Available records below:

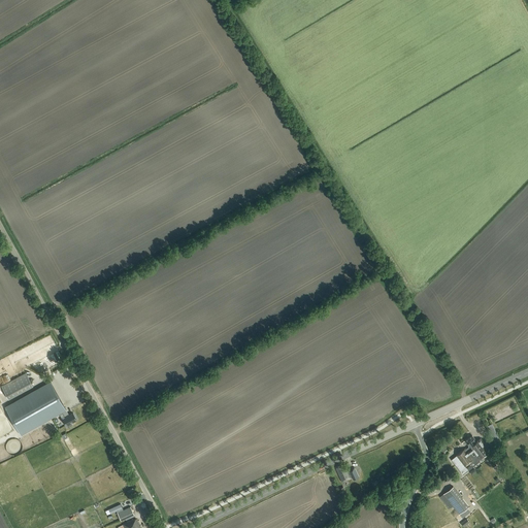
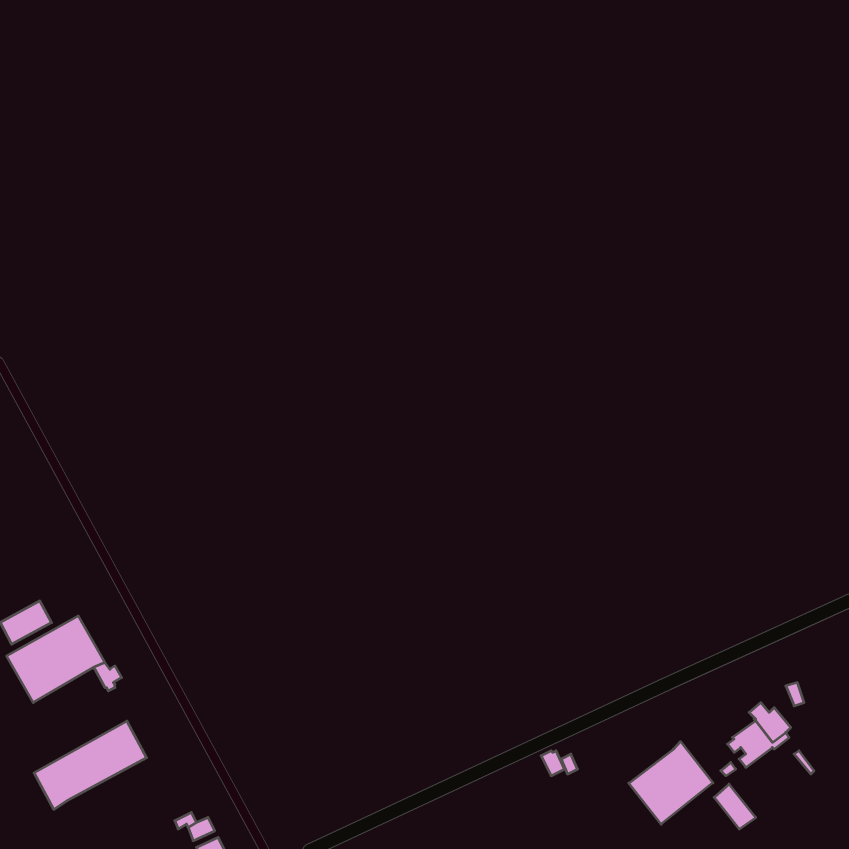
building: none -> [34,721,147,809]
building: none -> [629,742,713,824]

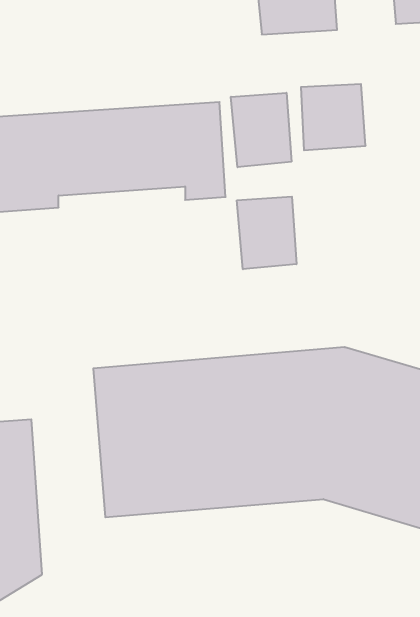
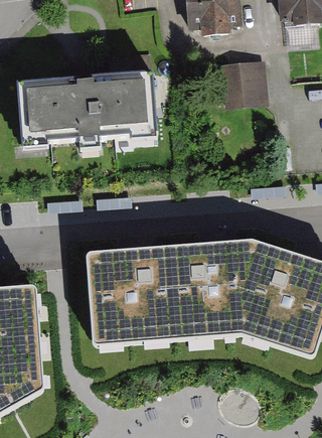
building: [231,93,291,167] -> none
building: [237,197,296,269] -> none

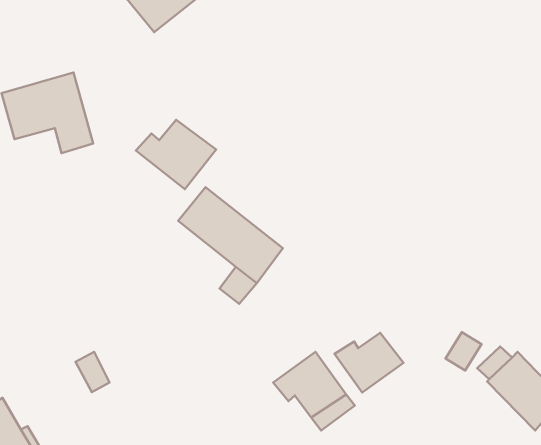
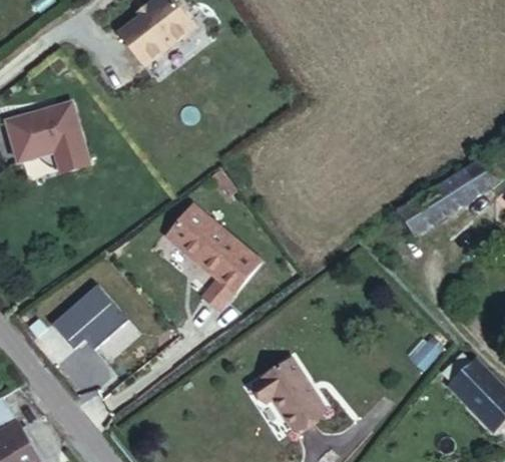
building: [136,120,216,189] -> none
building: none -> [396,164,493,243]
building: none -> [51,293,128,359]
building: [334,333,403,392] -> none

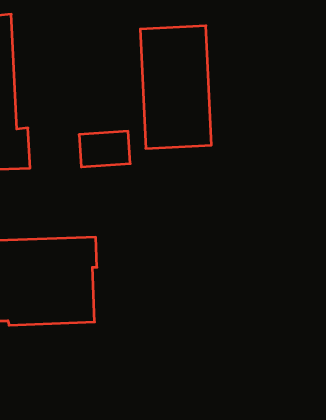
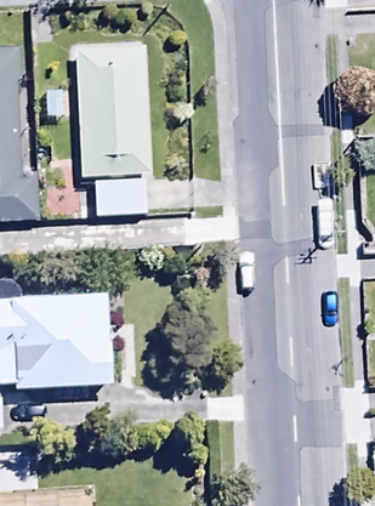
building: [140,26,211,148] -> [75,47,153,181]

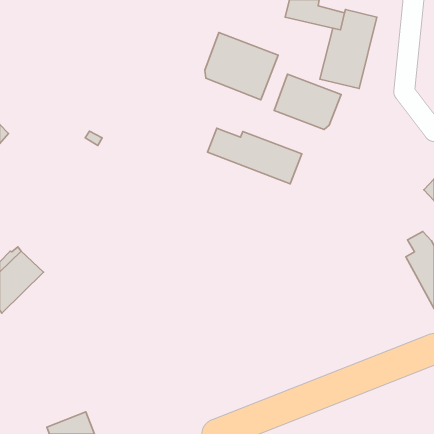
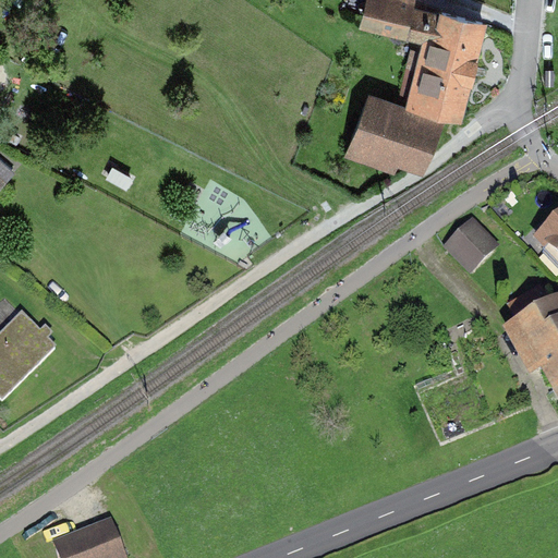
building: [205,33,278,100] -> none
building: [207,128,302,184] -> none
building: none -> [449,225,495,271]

End of Available records.

Task directions:
Output every line of the records above unchanged, and keep the pictures out.

Reply:
building: none -> [34,721,147,809]
building: none -> [629,742,713,824]

building: [231,93,291,167] -> none
building: [237,197,296,269] -> none

building: [136,120,216,189] -> none
building: none -> [396,164,493,243]
building: none -> [51,293,128,359]
building: [334,333,403,392] -> none

building: [140,26,211,148] -> [75,47,153,181]

building: [205,33,278,100] -> none
building: [207,128,302,184] -> none
building: none -> [449,225,495,271]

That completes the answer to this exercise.